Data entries
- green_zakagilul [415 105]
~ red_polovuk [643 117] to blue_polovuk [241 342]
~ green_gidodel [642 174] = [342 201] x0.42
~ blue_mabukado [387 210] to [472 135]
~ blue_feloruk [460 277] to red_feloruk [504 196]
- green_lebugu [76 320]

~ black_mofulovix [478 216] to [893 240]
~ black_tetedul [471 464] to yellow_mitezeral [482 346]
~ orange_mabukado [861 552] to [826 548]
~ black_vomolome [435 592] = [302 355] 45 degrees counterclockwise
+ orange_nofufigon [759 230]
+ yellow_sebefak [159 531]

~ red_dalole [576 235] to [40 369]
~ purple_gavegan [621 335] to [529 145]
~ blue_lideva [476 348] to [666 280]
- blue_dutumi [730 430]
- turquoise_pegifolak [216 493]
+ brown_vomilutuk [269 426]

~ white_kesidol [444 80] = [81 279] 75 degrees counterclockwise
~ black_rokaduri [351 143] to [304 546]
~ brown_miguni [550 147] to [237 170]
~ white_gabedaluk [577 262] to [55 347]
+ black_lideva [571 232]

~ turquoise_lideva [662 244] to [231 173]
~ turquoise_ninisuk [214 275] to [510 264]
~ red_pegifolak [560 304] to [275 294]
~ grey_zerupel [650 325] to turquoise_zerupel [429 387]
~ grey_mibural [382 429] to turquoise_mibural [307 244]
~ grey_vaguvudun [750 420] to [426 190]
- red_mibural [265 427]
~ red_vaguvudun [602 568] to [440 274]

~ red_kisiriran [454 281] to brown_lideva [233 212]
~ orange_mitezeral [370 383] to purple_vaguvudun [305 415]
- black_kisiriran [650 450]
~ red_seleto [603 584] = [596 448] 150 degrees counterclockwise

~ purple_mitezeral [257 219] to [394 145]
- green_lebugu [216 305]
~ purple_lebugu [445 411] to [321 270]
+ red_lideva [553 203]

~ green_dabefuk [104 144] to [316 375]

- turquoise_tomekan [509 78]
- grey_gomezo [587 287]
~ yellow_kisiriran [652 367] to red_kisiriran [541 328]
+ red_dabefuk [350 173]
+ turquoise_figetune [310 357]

◆ REQUIRED ACTION: Which lines run from the one containing "red_feloruk [504 196]" to the end of the entries above? Quote exactly those, and only those.

◆ TASK SOLUTION:
~ blue_feloruk [460 277] to red_feloruk [504 196]
- green_lebugu [76 320]

~ black_mofulovix [478 216] to [893 240]
~ black_tetedul [471 464] to yellow_mitezeral [482 346]
~ orange_mabukado [861 552] to [826 548]
~ black_vomolome [435 592] = [302 355] 45 degrees counterclockwise
+ orange_nofufigon [759 230]
+ yellow_sebefak [159 531]

~ red_dalole [576 235] to [40 369]
~ purple_gavegan [621 335] to [529 145]
~ blue_lideva [476 348] to [666 280]
- blue_dutumi [730 430]
- turquoise_pegifolak [216 493]
+ brown_vomilutuk [269 426]

~ white_kesidol [444 80] = [81 279] 75 degrees counterclockwise
~ black_rokaduri [351 143] to [304 546]
~ brown_miguni [550 147] to [237 170]
~ white_gabedaluk [577 262] to [55 347]
+ black_lideva [571 232]

~ turquoise_lideva [662 244] to [231 173]
~ turquoise_ninisuk [214 275] to [510 264]
~ red_pegifolak [560 304] to [275 294]
~ grey_zerupel [650 325] to turquoise_zerupel [429 387]
~ grey_mibural [382 429] to turquoise_mibural [307 244]
~ grey_vaguvudun [750 420] to [426 190]
- red_mibural [265 427]
~ red_vaguvudun [602 568] to [440 274]

~ red_kisiriran [454 281] to brown_lideva [233 212]
~ orange_mitezeral [370 383] to purple_vaguvudun [305 415]
- black_kisiriran [650 450]
~ red_seleto [603 584] = [596 448] 150 degrees counterclockwise

~ purple_mitezeral [257 219] to [394 145]
- green_lebugu [216 305]
~ purple_lebugu [445 411] to [321 270]
+ red_lideva [553 203]

~ green_dabefuk [104 144] to [316 375]

- turquoise_tomekan [509 78]
- grey_gomezo [587 287]
~ yellow_kisiriran [652 367] to red_kisiriran [541 328]
+ red_dabefuk [350 173]
+ turquoise_figetune [310 357]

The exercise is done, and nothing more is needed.